*Data shown*

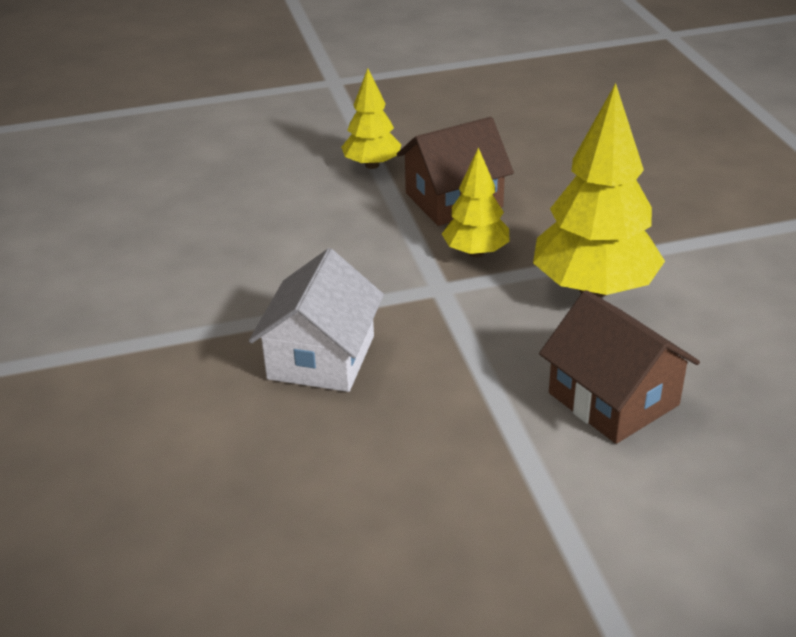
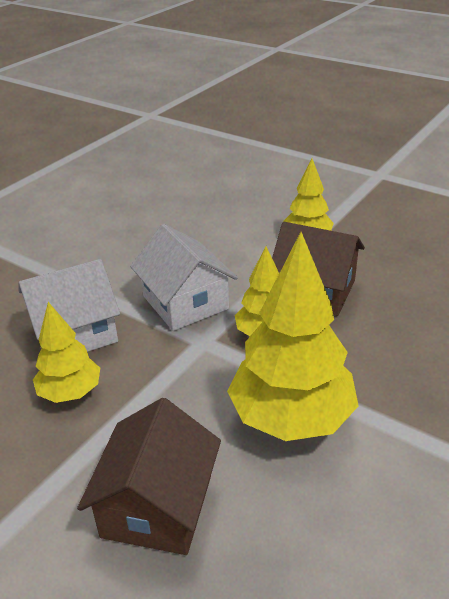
camera: 50 degrees right, 0 degrees up
none -> yellow tree [33,302,100,403]
none -> white house [130,224,238,331]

*Problem requirements*
The data above should be restated exactly, with its images dropped.

*Reply*
camera: 50 degrees right, 0 degrees up
none -> yellow tree [33,302,100,403]
none -> white house [130,224,238,331]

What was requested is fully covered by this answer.